Start of Exercise input
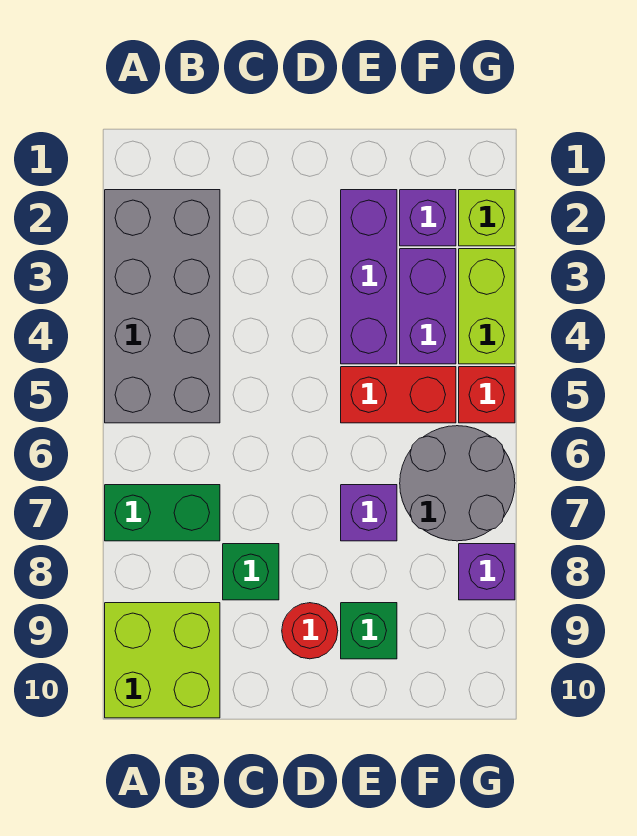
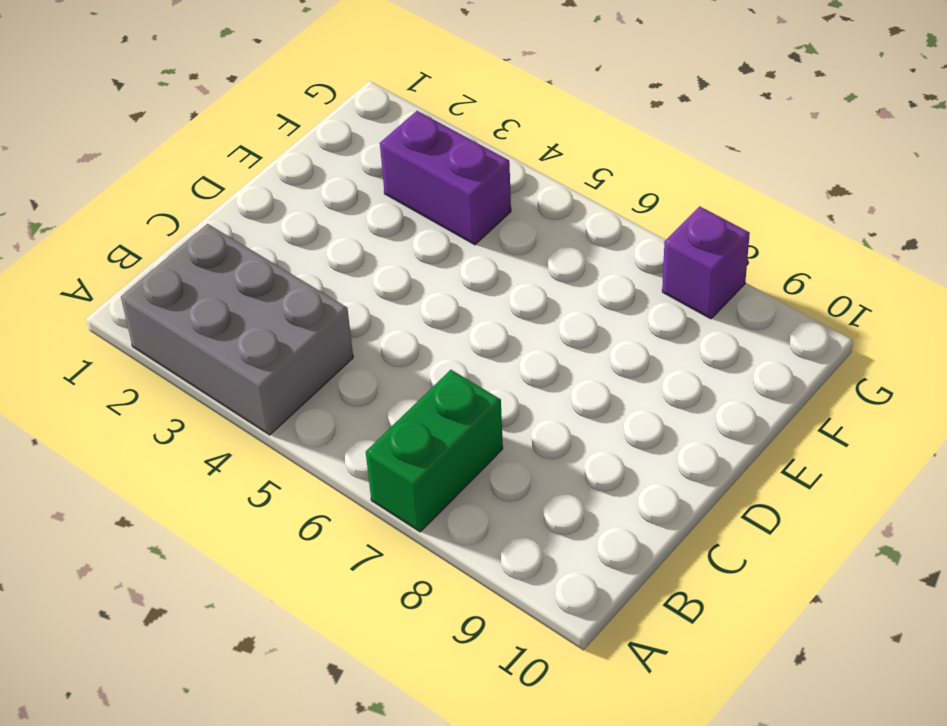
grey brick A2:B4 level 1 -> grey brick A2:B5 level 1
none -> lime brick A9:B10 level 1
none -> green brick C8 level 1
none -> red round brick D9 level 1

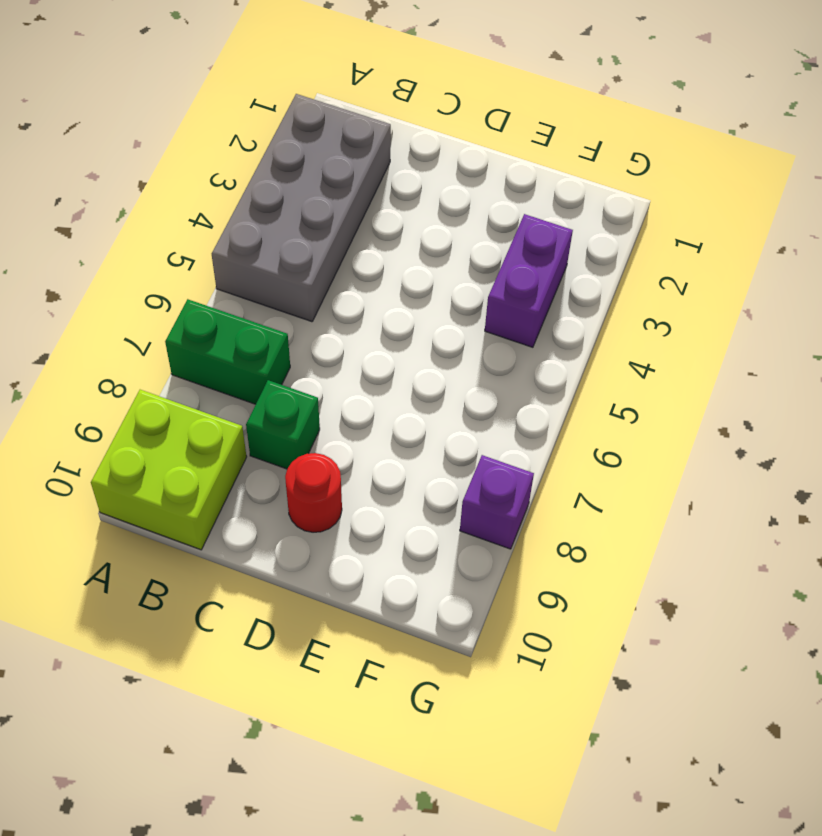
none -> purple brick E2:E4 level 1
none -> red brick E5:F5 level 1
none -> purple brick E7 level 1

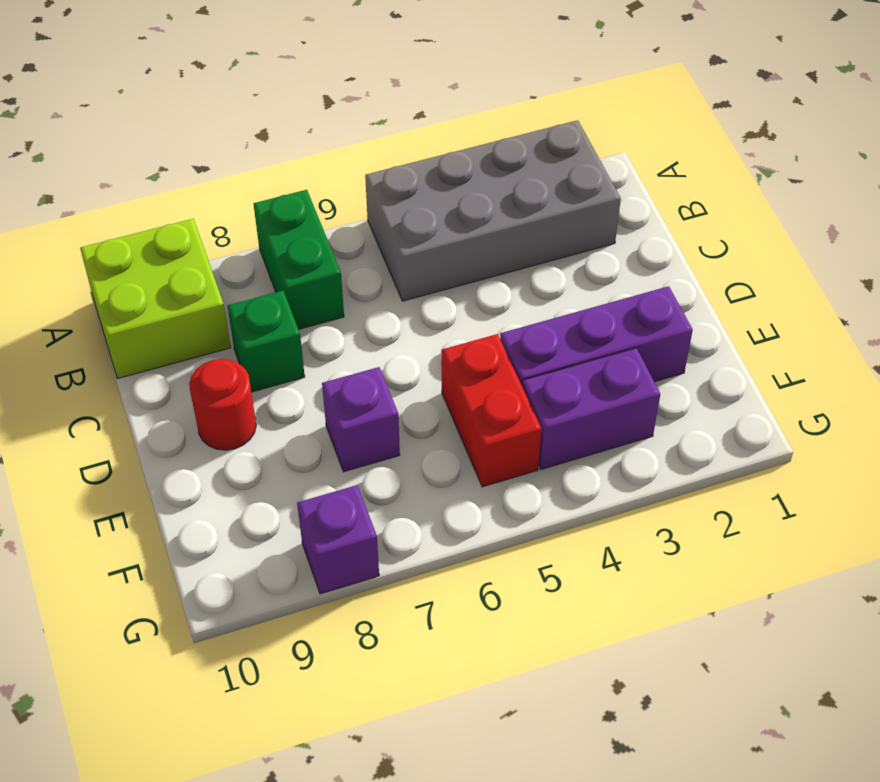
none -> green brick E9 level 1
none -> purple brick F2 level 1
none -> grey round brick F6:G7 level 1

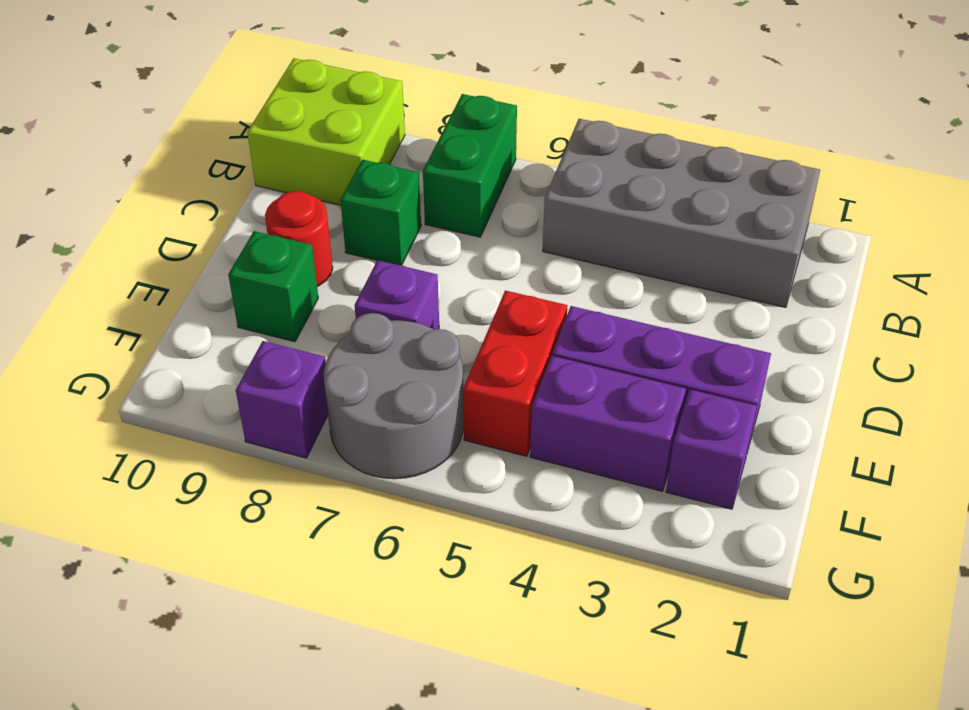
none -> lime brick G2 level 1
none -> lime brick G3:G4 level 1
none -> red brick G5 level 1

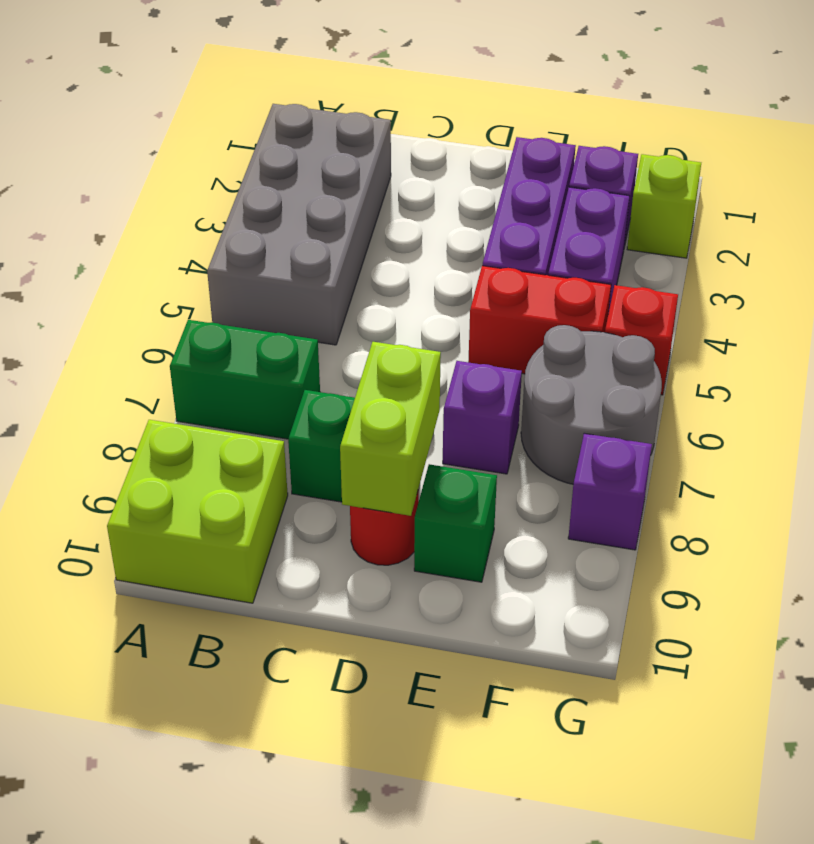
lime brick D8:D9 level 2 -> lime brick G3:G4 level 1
End of Exercise input
Start of Exercise input
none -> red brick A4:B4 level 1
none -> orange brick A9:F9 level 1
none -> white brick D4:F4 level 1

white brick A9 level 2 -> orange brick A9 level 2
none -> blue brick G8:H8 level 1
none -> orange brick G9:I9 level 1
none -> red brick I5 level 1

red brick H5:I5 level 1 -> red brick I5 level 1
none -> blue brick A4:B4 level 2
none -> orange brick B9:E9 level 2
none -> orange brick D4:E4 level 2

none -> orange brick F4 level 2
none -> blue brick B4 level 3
End of Exercise input
How to complete this task: Across the records, count the lines holding the string "orange". Give the number and stop.

Task result: 6